Using the data that follows, return exactly the lines from the one that contains "gray diamond: (752, 152) -> (444, 73), moved" through the one that contains "purple star: (52, 160) -> (57, 95), moved", ends included.

── GIVEN RECORDS

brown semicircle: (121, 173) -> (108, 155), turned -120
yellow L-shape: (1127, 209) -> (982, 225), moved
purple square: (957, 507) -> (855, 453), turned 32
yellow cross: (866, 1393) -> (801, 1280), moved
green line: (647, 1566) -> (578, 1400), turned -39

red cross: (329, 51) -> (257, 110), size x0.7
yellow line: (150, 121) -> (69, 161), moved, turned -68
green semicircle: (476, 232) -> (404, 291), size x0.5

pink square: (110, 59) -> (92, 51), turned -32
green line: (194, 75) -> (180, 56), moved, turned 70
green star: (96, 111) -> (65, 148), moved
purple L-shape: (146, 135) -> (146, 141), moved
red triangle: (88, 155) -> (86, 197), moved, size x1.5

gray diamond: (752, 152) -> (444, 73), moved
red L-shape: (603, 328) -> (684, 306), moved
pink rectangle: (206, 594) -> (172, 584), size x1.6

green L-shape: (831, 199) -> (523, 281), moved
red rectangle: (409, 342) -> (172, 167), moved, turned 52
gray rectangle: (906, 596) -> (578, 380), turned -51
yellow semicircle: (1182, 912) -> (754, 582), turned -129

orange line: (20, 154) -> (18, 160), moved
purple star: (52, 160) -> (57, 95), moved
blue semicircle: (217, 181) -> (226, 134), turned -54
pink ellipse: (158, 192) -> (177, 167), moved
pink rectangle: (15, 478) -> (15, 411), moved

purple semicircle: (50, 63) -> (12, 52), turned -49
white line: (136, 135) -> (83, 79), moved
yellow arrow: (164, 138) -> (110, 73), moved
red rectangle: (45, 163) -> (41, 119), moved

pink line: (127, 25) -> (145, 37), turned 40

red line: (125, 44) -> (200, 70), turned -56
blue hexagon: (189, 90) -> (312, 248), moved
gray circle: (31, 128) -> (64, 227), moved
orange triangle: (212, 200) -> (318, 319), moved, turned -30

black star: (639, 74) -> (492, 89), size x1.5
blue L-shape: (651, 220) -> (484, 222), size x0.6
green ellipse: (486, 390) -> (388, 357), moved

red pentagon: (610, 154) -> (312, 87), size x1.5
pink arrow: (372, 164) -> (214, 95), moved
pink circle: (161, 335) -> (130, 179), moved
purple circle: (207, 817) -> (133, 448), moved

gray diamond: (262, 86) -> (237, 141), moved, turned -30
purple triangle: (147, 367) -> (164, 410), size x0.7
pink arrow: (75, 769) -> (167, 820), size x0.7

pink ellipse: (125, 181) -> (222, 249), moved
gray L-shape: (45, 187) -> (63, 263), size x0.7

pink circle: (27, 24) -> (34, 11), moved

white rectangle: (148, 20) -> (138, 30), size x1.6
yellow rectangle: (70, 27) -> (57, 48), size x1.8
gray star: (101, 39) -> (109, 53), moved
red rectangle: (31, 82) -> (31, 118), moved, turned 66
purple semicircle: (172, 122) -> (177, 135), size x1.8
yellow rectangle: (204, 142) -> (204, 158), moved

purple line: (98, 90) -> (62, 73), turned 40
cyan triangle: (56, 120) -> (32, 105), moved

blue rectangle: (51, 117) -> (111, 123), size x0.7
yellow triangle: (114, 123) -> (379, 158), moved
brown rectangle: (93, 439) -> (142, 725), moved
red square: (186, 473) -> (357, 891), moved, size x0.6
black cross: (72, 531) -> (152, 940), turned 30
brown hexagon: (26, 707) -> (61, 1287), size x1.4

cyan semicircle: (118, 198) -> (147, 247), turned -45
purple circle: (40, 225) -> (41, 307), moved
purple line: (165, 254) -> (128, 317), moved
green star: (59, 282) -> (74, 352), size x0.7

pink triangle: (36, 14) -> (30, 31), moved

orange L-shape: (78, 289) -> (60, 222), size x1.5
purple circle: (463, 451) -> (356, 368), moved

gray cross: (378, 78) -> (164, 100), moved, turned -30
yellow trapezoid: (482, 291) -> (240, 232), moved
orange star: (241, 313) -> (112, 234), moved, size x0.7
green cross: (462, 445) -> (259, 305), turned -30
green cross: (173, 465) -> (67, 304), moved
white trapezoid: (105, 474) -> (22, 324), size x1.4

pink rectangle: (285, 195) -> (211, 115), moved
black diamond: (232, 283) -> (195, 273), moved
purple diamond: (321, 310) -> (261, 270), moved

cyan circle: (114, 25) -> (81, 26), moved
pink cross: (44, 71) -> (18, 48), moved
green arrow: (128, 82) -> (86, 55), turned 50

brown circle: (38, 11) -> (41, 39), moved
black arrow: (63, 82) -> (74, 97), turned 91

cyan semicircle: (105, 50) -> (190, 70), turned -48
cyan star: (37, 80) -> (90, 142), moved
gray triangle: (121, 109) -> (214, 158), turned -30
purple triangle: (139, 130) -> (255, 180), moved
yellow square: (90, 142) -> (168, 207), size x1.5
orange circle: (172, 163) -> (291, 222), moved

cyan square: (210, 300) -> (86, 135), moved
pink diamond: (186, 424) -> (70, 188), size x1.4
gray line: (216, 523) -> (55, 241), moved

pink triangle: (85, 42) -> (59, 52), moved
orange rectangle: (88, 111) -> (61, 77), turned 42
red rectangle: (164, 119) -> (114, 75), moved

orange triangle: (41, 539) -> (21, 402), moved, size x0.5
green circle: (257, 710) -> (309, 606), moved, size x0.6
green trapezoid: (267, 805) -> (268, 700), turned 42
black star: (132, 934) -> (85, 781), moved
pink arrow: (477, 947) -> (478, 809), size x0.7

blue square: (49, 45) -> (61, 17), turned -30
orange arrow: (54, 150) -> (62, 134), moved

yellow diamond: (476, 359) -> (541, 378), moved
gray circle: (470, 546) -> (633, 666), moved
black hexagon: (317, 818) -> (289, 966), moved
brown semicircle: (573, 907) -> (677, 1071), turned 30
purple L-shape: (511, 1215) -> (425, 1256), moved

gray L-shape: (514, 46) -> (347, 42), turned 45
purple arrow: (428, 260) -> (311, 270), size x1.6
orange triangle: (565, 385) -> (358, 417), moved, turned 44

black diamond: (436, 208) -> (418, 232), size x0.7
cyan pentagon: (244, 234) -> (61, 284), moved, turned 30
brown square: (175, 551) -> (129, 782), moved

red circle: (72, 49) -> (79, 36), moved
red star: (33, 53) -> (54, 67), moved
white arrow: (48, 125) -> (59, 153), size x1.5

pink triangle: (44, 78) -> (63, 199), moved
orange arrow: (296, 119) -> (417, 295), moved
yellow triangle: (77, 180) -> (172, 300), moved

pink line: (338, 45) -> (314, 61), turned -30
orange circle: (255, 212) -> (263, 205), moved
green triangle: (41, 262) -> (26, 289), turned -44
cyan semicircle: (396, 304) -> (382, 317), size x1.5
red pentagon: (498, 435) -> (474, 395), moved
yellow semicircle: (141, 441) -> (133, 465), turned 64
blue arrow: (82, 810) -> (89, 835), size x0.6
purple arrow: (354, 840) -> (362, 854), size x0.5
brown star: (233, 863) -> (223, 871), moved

────

* _WRITTEN RESPONSE_
gray diamond: (752, 152) -> (444, 73), moved
red L-shape: (603, 328) -> (684, 306), moved
pink rectangle: (206, 594) -> (172, 584), size x1.6

green L-shape: (831, 199) -> (523, 281), moved
red rectangle: (409, 342) -> (172, 167), moved, turned 52
gray rectangle: (906, 596) -> (578, 380), turned -51
yellow semicircle: (1182, 912) -> (754, 582), turned -129

orange line: (20, 154) -> (18, 160), moved
purple star: (52, 160) -> (57, 95), moved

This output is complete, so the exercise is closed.